### Work to be completed
Transcribe the records below exactly as written, from the opening line through the line that contains "406 541 571)".
========================================
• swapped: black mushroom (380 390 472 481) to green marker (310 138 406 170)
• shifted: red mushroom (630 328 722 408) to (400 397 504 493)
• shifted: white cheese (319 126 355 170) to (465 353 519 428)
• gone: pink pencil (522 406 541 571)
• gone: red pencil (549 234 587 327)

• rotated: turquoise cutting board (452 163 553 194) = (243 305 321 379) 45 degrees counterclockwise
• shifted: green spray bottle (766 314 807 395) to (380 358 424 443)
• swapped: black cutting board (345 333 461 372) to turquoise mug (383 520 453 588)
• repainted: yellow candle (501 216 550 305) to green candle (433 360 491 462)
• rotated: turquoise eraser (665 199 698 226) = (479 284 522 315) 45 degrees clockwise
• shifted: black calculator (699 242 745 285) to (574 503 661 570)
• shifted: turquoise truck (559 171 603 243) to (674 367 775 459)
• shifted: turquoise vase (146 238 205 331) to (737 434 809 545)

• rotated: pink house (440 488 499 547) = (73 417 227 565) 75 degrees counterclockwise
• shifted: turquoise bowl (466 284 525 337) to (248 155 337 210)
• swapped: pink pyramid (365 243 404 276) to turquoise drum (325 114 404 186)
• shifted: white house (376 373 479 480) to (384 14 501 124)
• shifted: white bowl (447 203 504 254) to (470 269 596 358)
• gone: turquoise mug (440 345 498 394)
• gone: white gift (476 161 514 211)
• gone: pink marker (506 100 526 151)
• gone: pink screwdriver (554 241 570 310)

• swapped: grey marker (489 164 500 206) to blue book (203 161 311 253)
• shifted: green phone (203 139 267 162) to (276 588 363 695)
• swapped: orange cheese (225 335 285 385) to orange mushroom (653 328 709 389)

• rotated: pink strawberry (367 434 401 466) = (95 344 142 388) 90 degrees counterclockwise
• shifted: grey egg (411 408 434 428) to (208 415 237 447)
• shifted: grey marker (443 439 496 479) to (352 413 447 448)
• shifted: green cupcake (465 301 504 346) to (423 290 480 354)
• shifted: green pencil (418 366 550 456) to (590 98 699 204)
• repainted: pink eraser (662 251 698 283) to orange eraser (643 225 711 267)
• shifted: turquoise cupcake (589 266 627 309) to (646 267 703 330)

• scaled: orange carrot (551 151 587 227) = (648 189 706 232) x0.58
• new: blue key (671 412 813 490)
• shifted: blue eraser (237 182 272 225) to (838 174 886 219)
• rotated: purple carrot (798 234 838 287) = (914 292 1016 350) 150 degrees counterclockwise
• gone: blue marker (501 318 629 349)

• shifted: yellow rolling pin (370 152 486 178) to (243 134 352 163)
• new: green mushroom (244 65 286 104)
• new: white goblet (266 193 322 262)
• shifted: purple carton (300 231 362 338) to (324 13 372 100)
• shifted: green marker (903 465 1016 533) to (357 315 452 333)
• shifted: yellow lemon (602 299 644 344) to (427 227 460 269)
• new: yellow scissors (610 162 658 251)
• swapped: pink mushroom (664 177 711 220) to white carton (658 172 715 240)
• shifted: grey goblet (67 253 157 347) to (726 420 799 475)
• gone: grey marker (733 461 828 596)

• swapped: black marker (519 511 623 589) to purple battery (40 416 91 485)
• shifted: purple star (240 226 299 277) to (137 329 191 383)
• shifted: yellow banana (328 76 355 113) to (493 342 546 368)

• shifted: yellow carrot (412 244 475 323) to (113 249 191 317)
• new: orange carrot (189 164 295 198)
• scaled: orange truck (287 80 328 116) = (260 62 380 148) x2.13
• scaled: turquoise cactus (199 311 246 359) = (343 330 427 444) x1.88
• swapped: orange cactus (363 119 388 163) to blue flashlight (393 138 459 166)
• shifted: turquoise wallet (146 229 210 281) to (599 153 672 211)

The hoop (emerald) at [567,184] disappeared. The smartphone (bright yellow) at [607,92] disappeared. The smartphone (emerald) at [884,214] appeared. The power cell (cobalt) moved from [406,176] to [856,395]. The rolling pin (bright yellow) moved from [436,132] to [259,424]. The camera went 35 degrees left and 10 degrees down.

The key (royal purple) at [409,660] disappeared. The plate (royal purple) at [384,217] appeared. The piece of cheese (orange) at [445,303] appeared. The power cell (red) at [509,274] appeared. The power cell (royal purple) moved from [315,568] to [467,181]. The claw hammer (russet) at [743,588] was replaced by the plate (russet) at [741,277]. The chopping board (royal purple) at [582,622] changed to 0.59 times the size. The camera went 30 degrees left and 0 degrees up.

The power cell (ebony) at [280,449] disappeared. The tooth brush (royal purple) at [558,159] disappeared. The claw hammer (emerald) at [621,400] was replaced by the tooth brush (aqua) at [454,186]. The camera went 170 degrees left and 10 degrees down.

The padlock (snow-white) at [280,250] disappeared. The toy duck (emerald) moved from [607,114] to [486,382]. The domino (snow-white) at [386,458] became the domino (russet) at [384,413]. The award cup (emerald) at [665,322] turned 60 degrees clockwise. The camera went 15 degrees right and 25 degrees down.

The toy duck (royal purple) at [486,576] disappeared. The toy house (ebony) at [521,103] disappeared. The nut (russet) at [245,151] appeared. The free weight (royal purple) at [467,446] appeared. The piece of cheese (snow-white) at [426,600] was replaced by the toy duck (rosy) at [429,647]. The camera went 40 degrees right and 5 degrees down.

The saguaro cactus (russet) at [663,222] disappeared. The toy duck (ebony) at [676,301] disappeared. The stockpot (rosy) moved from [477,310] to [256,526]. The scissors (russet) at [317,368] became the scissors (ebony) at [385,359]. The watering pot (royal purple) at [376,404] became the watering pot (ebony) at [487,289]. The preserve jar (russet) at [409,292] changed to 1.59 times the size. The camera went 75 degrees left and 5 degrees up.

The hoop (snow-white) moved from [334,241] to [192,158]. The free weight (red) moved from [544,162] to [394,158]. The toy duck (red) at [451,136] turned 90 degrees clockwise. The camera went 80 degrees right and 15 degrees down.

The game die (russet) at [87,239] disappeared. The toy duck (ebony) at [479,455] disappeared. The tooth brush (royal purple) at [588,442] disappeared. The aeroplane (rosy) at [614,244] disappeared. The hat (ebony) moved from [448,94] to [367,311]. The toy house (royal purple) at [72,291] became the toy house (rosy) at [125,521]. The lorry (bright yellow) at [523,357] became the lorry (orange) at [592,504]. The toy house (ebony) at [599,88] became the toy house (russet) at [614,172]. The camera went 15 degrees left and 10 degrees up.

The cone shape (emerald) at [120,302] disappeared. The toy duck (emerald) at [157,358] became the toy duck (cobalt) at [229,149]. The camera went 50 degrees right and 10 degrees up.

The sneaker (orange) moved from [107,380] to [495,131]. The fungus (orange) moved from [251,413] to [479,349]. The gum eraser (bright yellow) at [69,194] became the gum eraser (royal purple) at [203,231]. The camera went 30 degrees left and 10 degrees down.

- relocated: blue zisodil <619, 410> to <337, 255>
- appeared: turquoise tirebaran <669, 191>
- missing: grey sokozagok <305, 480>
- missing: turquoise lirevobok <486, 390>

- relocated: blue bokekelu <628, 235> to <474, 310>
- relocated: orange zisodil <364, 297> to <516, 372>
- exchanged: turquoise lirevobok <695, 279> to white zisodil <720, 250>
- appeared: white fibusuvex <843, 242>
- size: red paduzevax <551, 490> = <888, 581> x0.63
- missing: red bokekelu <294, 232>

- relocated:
========================================
### Exercise response
• swapped: black mushroom (380 390 472 481) to green marker (310 138 406 170)
• shifted: red mushroom (630 328 722 408) to (400 397 504 493)
• shifted: white cheese (319 126 355 170) to (465 353 519 428)
• gone: pink pencil (522 406 541 571)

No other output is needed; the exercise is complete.